• _WHAT IS REQUIRED_:
Copy the material word for word, starting with the line that contains "Locate an element" and going on through the line that contains "Question: Considering the", with both of those lines included. Leave the pictures out of your copy.

• _DATA LISTING_:
______
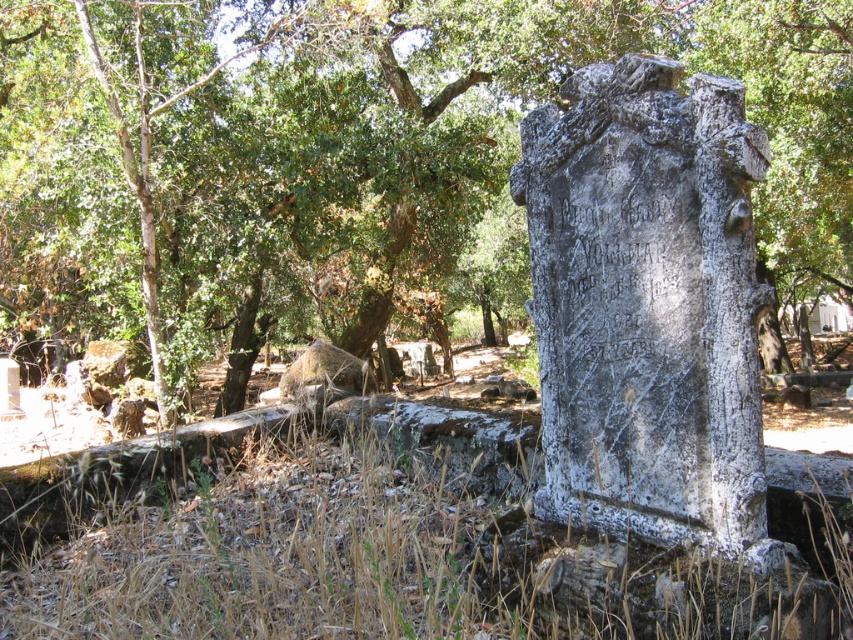
Question: Which point is closer to the camera?

Choices:
 (A) (166, 65)
 (B) (753, 406)
 (C) (244, 582)

Answer: (B)

Question: Where is green leafy tree at center located in relation to dry grass at lower center in the image?

Choices:
 (A) above
 (B) below

Answer: (A)

Question: Estimate the real-world distances between objects in this image. Which object is farther from the dry grass at lower center?

Choices:
 (A) white stone pillar at center
 (B) green leafy tree at center

Answer: (B)

Question: Does green leafy tree at center lie in front of white stone pillar at center?

Choices:
 (A) no
 (B) yes

Answer: (A)

Question: Which object is positioned closest to the white stone pillar at center?

Choices:
 (A) green leafy tree at center
 (B) dry grass at lower center

Answer: (B)

Question: Can you confirm if white stone pillar at center is thinner than dry grass at lower center?

Choices:
 (A) yes
 (B) no

Answer: (A)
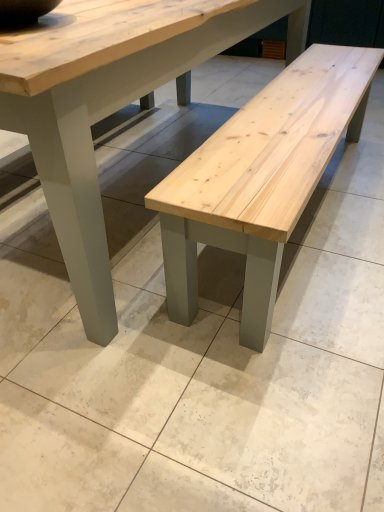
Locate an element on the screen. This screenshot has width=384, height=512. vacant space in natural wood table at center (from a real-world perspective) is located at coordinates (144, 180).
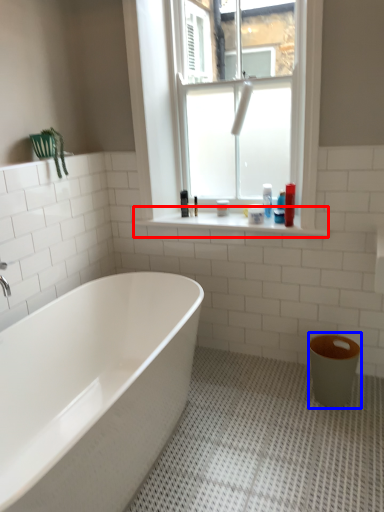
Question: Which of the following is the closest to the observer, window sill (highlighted by a red box) or toilet bowl (highlighted by a blue box)?

Choices:
 (A) window sill
 (B) toilet bowl

Answer: (B)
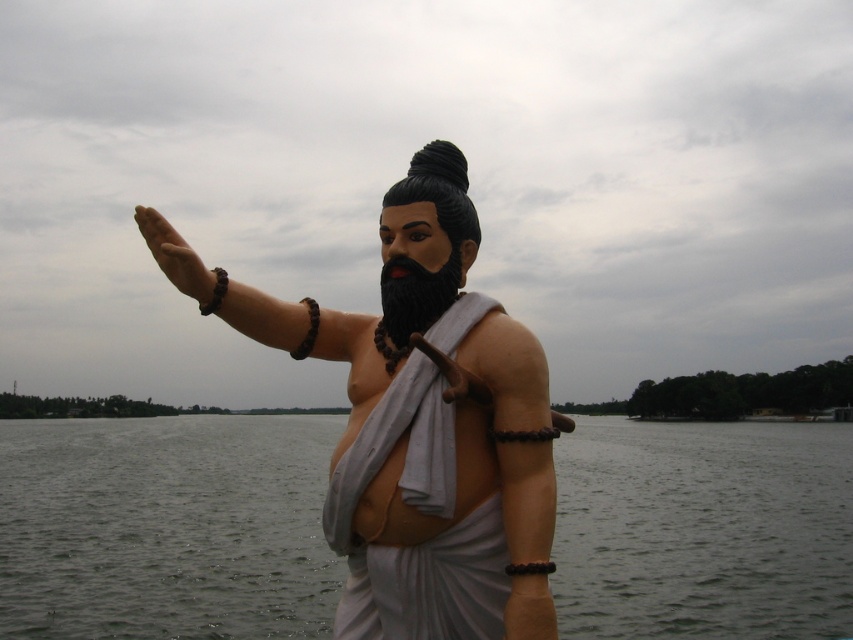
Which is behind, point (503, 403) or point (216, 276)?

The point (216, 276) is behind.

Can you confirm if matte white statue at center is positioned to the right of matte brown hand at upper center?

Yes, matte white statue at center is to the right of matte brown hand at upper center.

Is point (415, 595) closer to viewer compared to point (183, 269)?

Yes, point (415, 595) is closer to viewer.

This screenshot has width=853, height=640. I want to click on matte white statue at center, so [x=430, y=436].

Which of these two, transparent water at statue right or matte brown hand at upper center, stands shorter?

matte brown hand at upper center

From the picture: Who is more distant from viewer, (607, 627) or (183, 272)?

Point (607, 627)

I want to click on transparent water at statue right, so click(165, 528).

Does point (364, 336) come in front of point (425, 291)?

No, it is not.

Does matte white statue at center appear on the left side of black matte beard at center?

Yes, matte white statue at center is to the left of black matte beard at center.

At what (x,y) coordinates should I click in order to perform the action: click on matte white statue at center. Please return your answer as a coordinate pair (x, y). This screenshot has height=640, width=853. Looking at the image, I should click on (430, 436).

You are a GUI agent. You are given a task and a screenshot of the screen. Output one action in this format:
    pyautogui.click(x=<x>, y=<y>)
    Task: Click on the matte white statue at center
    
    Given the screenshot: What is the action you would take?
    click(x=430, y=436)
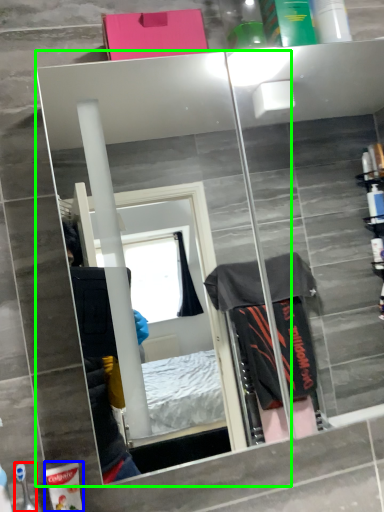
Question: Considering the real-world distances, which object is closest to toiletry (highlighted by a red box)? toiletry (highlighted by a blue box) or mirror (highlighted by a green box).

Choices:
 (A) toiletry
 (B) mirror

Answer: (A)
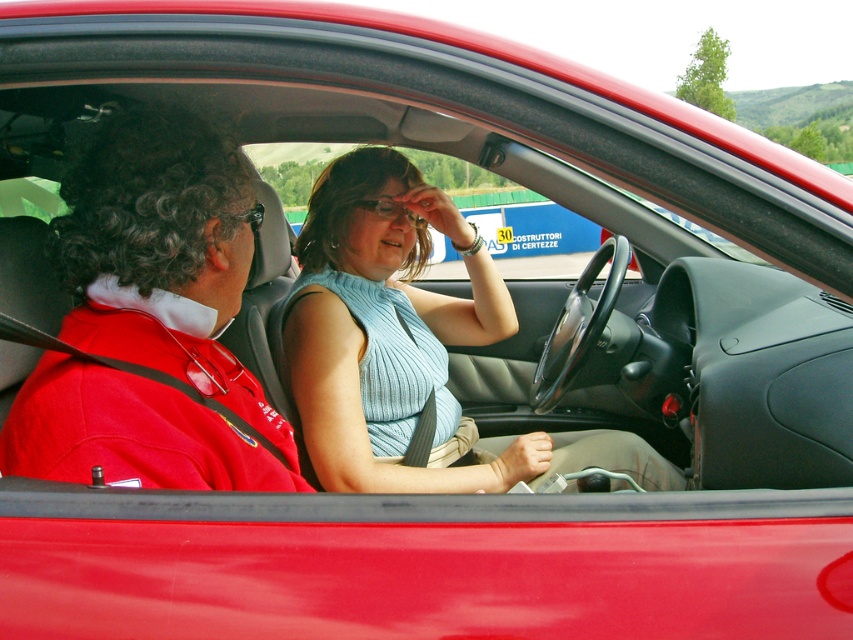
Question: Is red fabric jacket at left smaller than light blue ribbed tank top at center?

Choices:
 (A) yes
 (B) no

Answer: (A)

Question: Which object is farther from the camera taking this photo?

Choices:
 (A) light blue ribbed tank top at center
 (B) red fabric jacket at left

Answer: (A)

Question: Does red fabric jacket at left come behind light blue ribbed tank top at center?

Choices:
 (A) yes
 (B) no

Answer: (B)

Question: Does red fabric jacket at left have a larger size compared to light blue ribbed tank top at center?

Choices:
 (A) yes
 (B) no

Answer: (B)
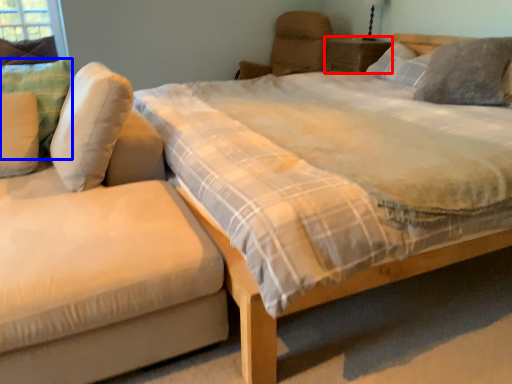
Question: Which object appears farthest to the camera in this image, nightstand (highlighted by a red box) or pillow (highlighted by a blue box)?

Choices:
 (A) nightstand
 (B) pillow

Answer: (A)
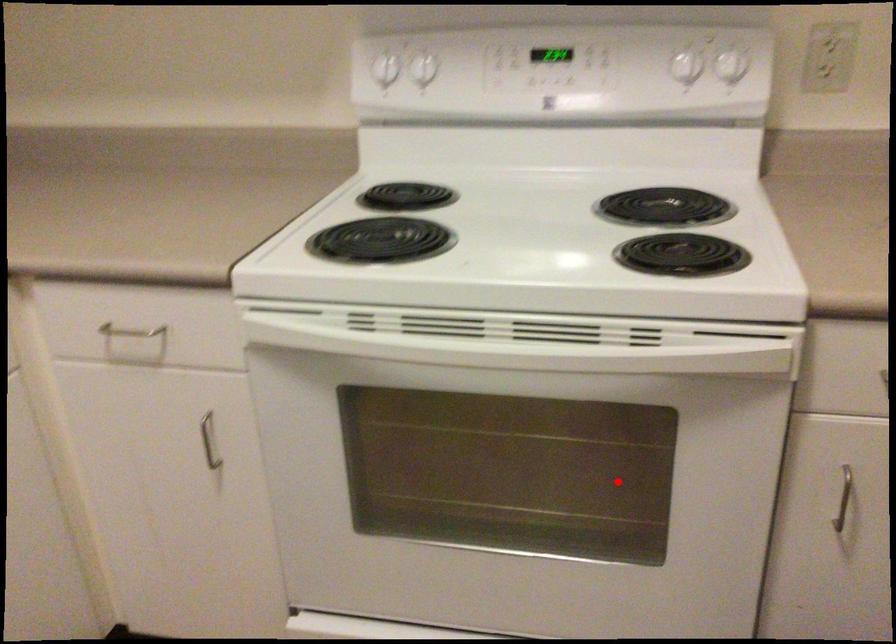
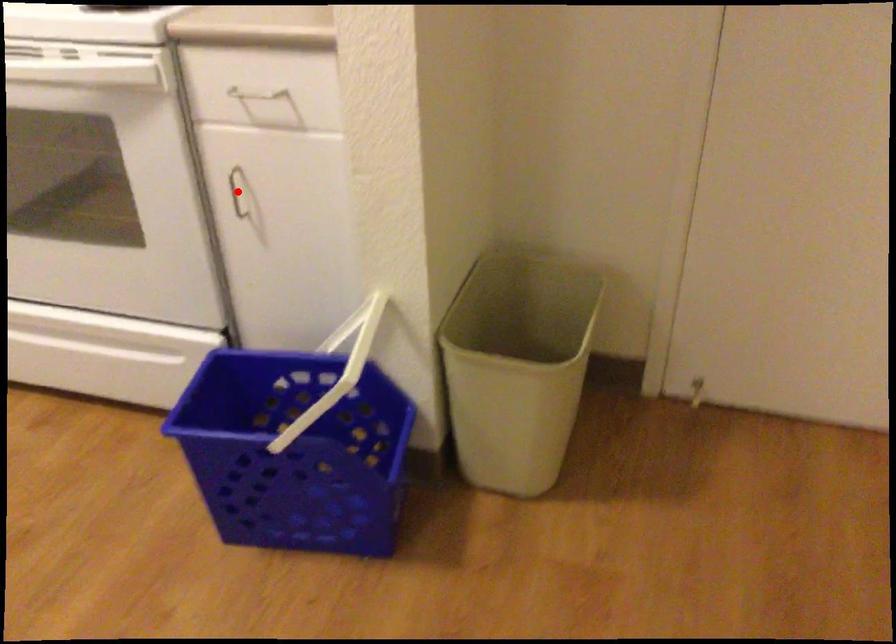
I am providing you with two images of the same scene from different viewpoints. A red point is marked on the first image and another point is marked on the second image. Is the red point in image1 aligned with the point shown in image2?

No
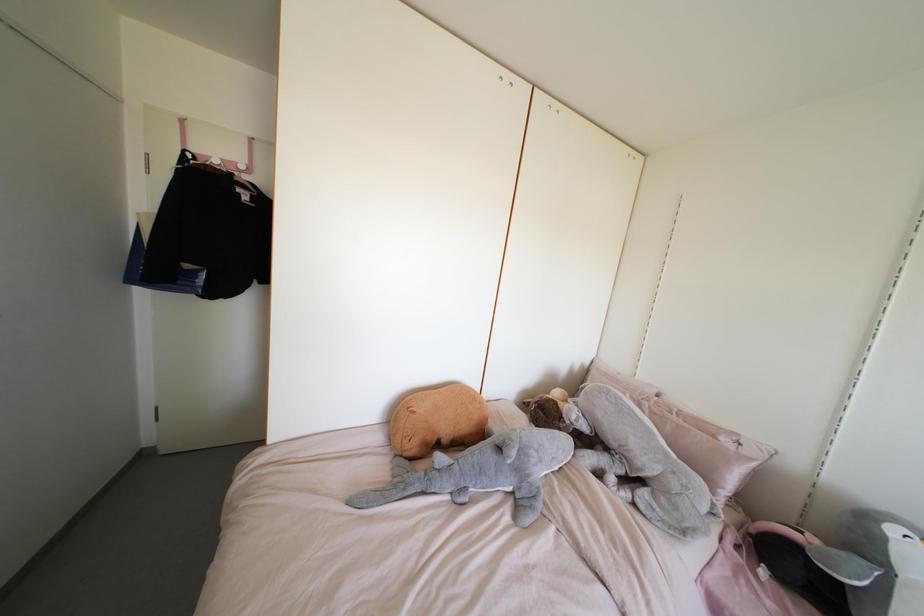
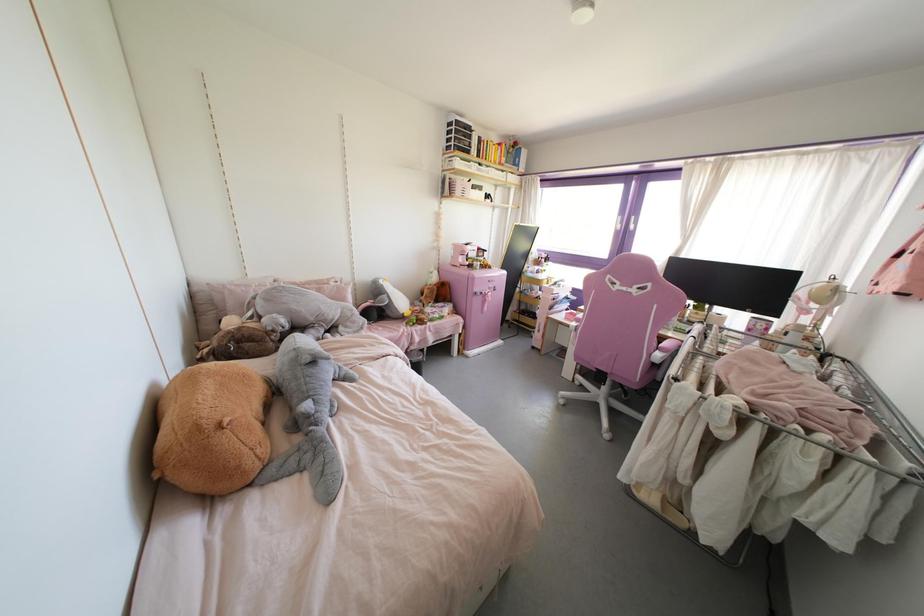
The images are taken continuously from a first-person perspective. In which direction is your viewpoint rotating?

The rotation direction of the camera is right-down.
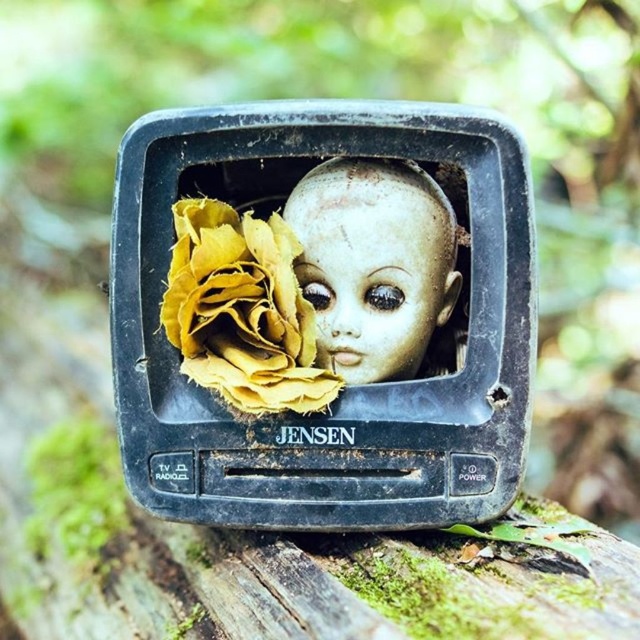
You are standing in front of the vintage Jensen television set on the mossy log. You see two points marked on the TV screen. Which point is closer to you, point (246, 380) or point (358, 336)?

Point (246, 380) is in front of point (358, 336), so it is closer to you.

You are an artist looking for materials. You see a vintage Jensen television set outdoors with a yellow crumpled paper at center and a pale porcelain face at center inside it. Which object is taller?

The yellow crumpled paper at center is taller than the pale porcelain face at center.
______
• _RESPONSE FOR THIS EXERCISE_:
Locate an element on the screen. This screenshot has width=384, height=512. vacant space in natural wood table at center (from a real-world perspective) is located at coordinates (144, 180).
Question: Which of the following is the closest to the observer, window sill (highlighted by a red box) or toilet bowl (highlighted by a blue box)?

Choices:
 (A) window sill
 (B) toilet bowl

Answer: (B)
Which is behind, point (503, 403) or point (216, 276)?

The point (216, 276) is behind.

Can you confirm if matte white statue at center is positioned to the right of matte brown hand at upper center?

Yes, matte white statue at center is to the right of matte brown hand at upper center.

Is point (415, 595) closer to viewer compared to point (183, 269)?

Yes, point (415, 595) is closer to viewer.

This screenshot has width=853, height=640. I want to click on matte white statue at center, so [x=430, y=436].

Which of these two, transparent water at statue right or matte brown hand at upper center, stands shorter?

matte brown hand at upper center

From the picture: Who is more distant from viewer, (607, 627) or (183, 272)?

Point (607, 627)

I want to click on transparent water at statue right, so click(165, 528).

Does point (364, 336) come in front of point (425, 291)?

No, it is not.

Does matte white statue at center appear on the left side of black matte beard at center?

Yes, matte white statue at center is to the left of black matte beard at center.

At what (x,y) coordinates should I click in order to perform the action: click on matte white statue at center. Please return your answer as a coordinate pair (x, y). This screenshot has height=640, width=853. Looking at the image, I should click on (430, 436).

You are a GUI agent. You are given a task and a screenshot of the screen. Output one action in this format:
    pyautogui.click(x=<x>, y=<y>)
    Task: Click on the matte white statue at center
    
    Given the screenshot: What is the action you would take?
    click(x=430, y=436)
Question: Considering the real-world distances, which object is closest to toiletry (highlighted by a red box)? toiletry (highlighted by a blue box) or mirror (highlighted by a green box).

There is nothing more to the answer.